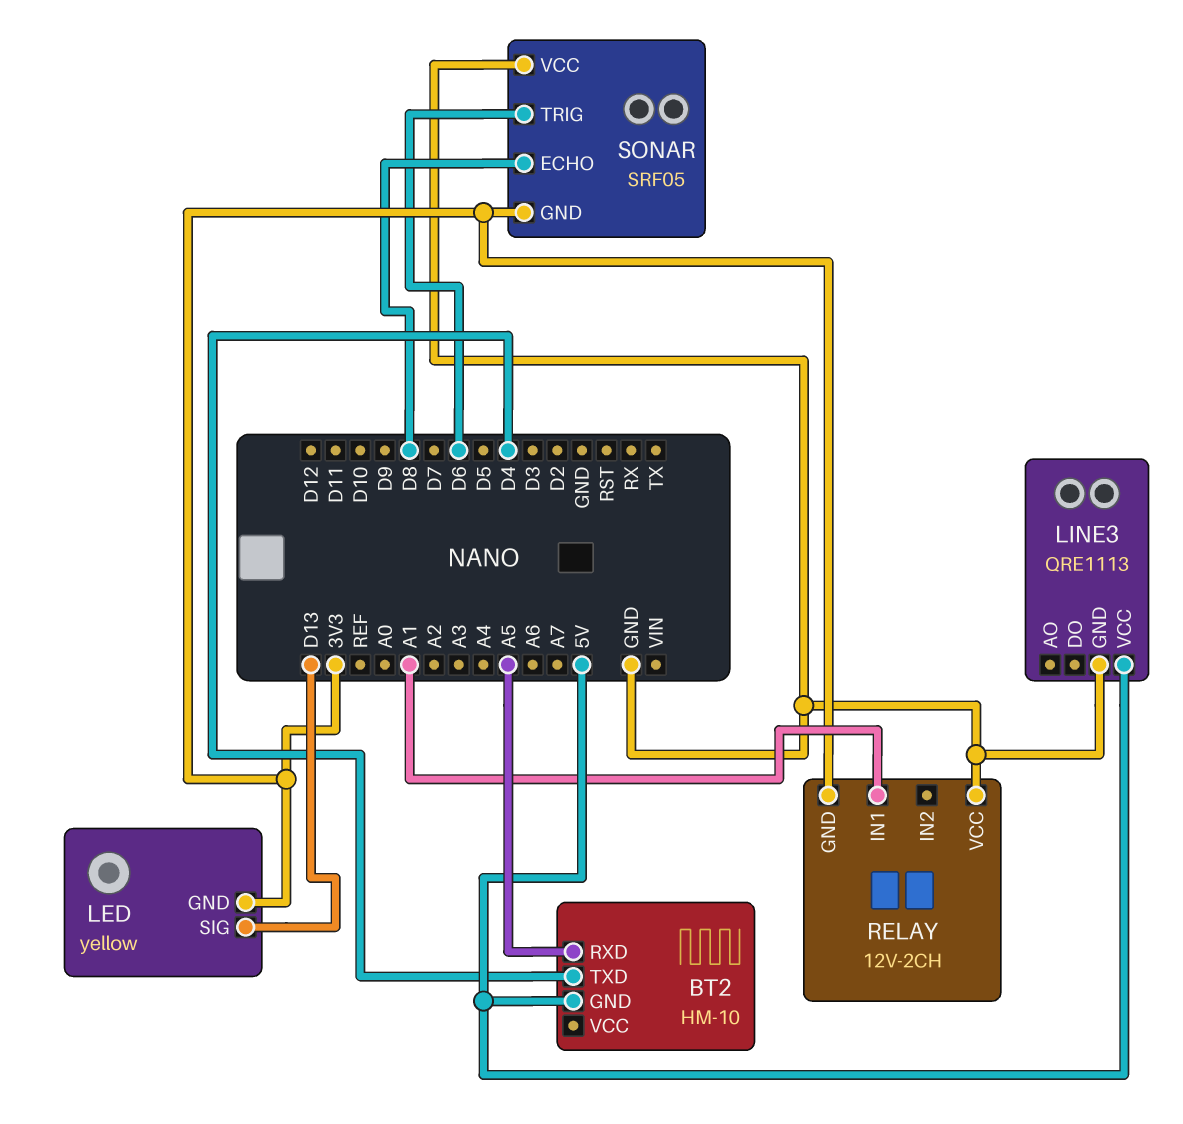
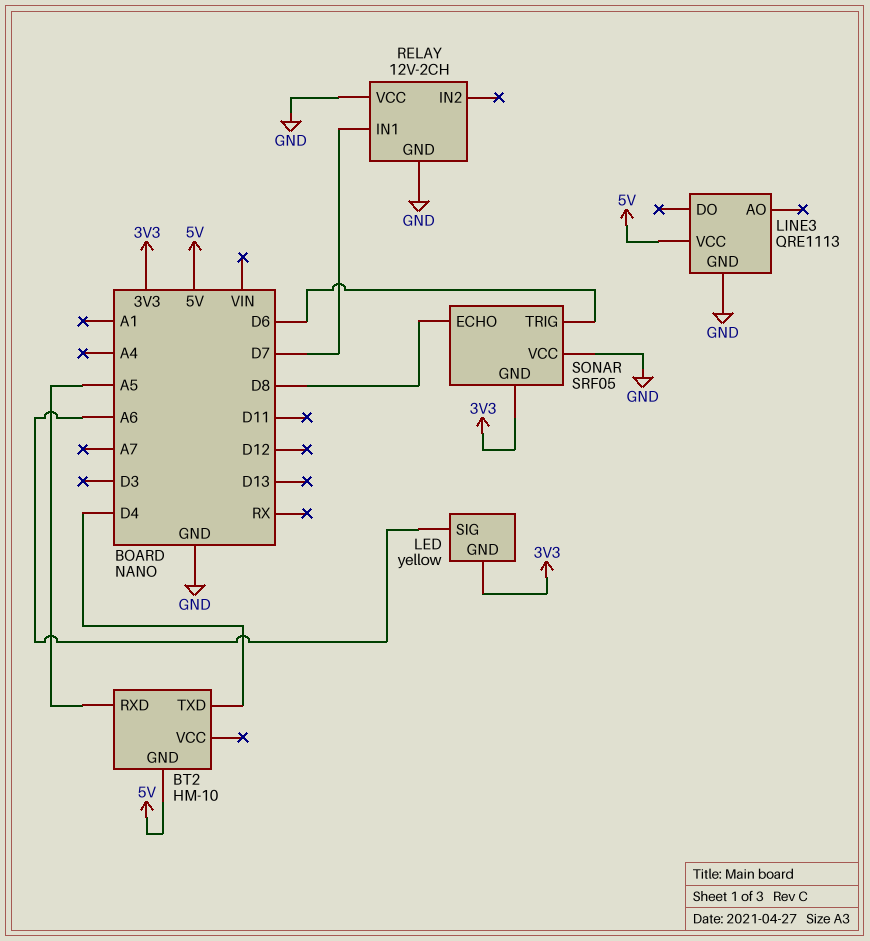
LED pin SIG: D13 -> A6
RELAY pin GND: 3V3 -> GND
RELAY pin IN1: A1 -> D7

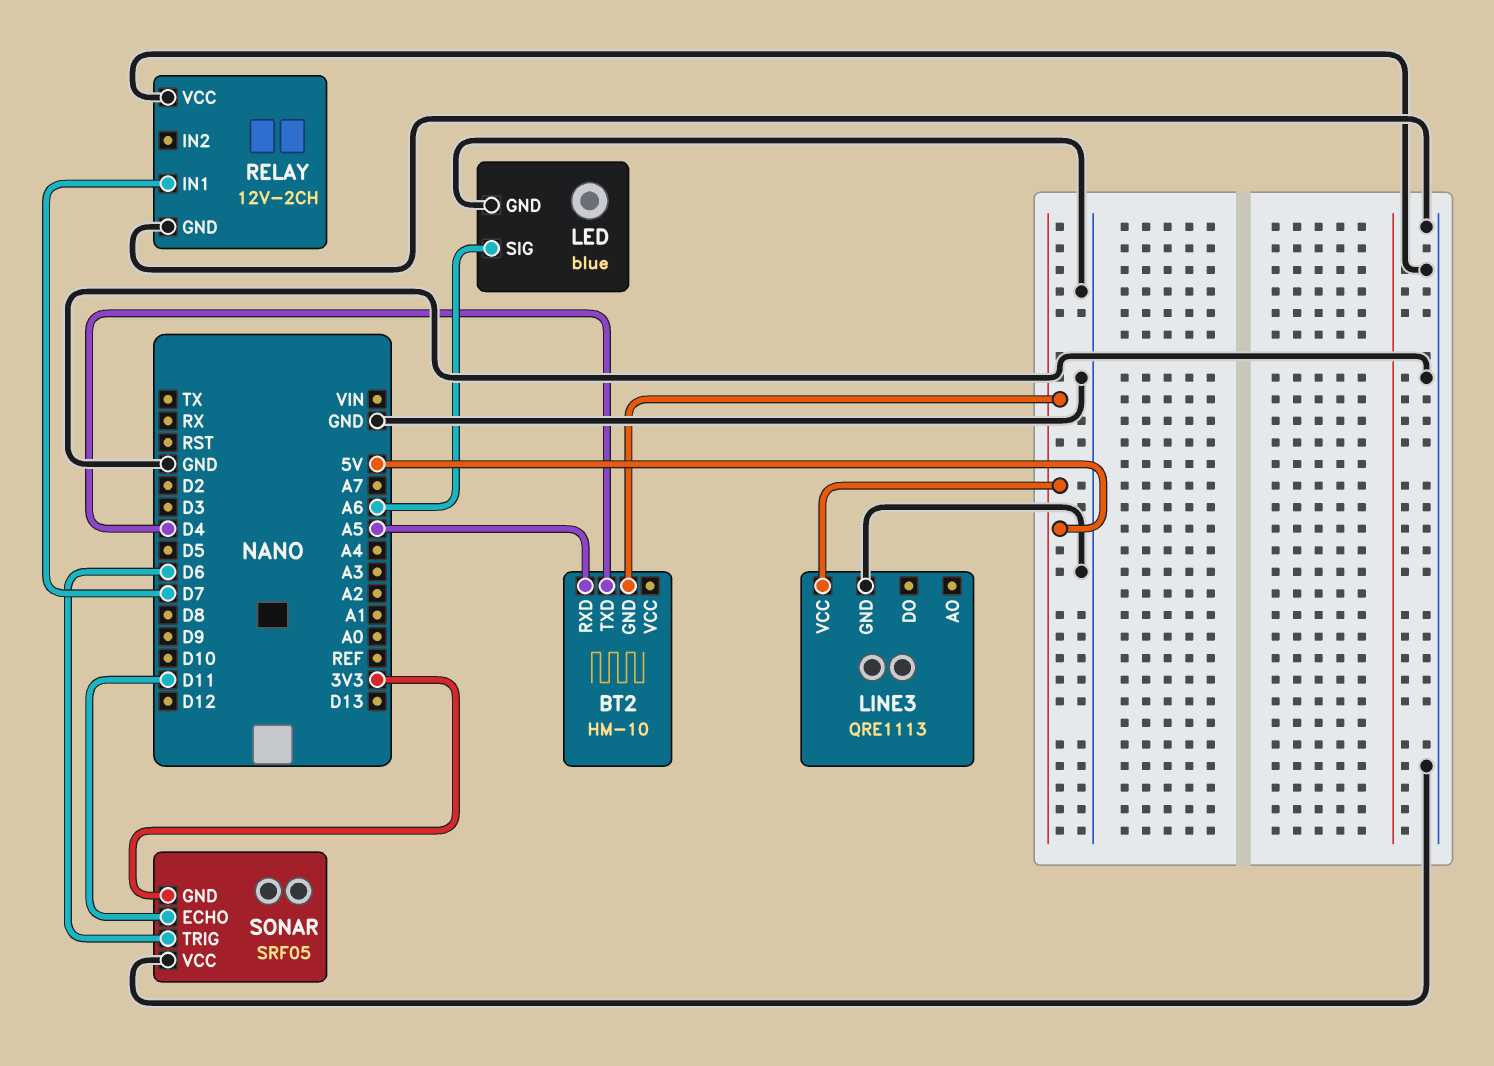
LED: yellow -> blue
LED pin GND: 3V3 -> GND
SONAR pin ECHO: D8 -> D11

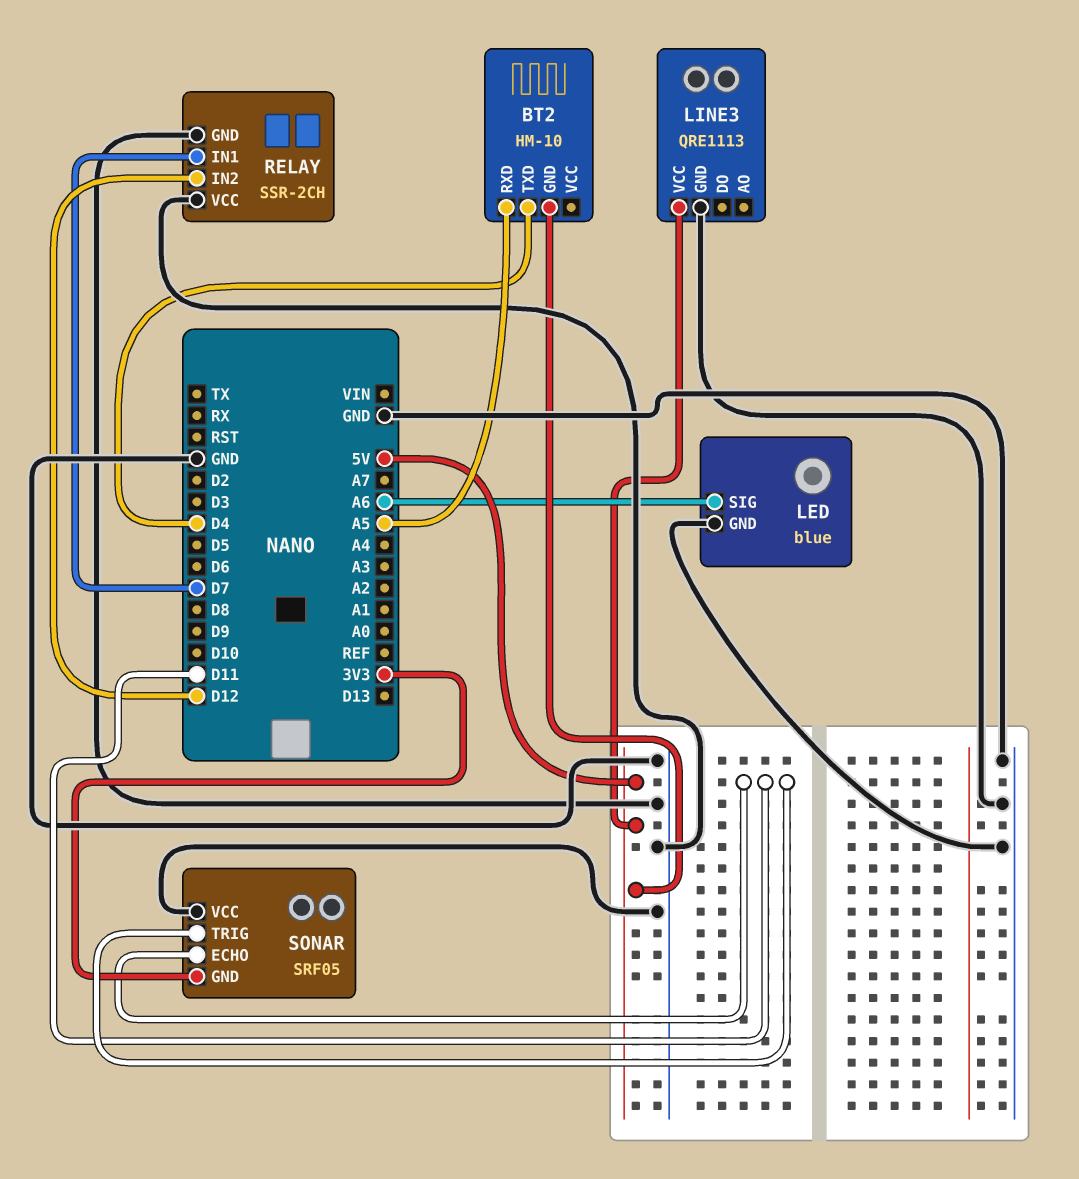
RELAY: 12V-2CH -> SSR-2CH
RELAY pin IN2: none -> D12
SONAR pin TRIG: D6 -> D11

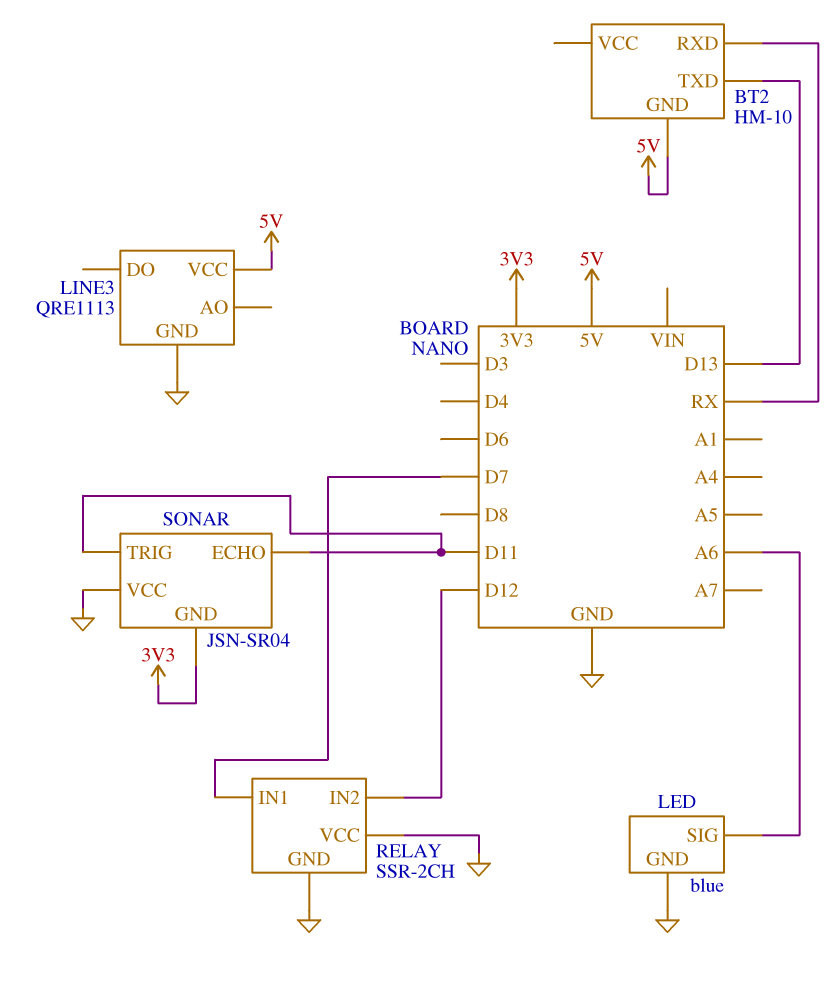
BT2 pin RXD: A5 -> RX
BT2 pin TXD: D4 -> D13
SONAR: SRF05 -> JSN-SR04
============
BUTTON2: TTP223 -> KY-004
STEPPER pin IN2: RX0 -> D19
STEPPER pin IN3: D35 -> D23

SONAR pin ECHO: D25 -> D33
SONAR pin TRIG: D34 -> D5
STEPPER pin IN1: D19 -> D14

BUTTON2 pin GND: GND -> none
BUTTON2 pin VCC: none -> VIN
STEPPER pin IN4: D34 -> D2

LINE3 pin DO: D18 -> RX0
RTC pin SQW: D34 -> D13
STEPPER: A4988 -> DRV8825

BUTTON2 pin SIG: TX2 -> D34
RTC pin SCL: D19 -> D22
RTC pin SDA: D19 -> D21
============
TO DO -
For this exercise, please set down exactly the lines of the listing above from the line with "LED pin SIG: D13 -> A6" up to and including the line with "SONAR: SRF05 -> JSN-SR04", and no pictures.

SOLUTION TO THE EXERCISE -
LED pin SIG: D13 -> A6
RELAY pin GND: 3V3 -> GND
RELAY pin IN1: A1 -> D7

LED: yellow -> blue
LED pin GND: 3V3 -> GND
SONAR pin ECHO: D8 -> D11

RELAY: 12V-2CH -> SSR-2CH
RELAY pin IN2: none -> D12
SONAR pin TRIG: D6 -> D11

BT2 pin RXD: A5 -> RX
BT2 pin TXD: D4 -> D13
SONAR: SRF05 -> JSN-SR04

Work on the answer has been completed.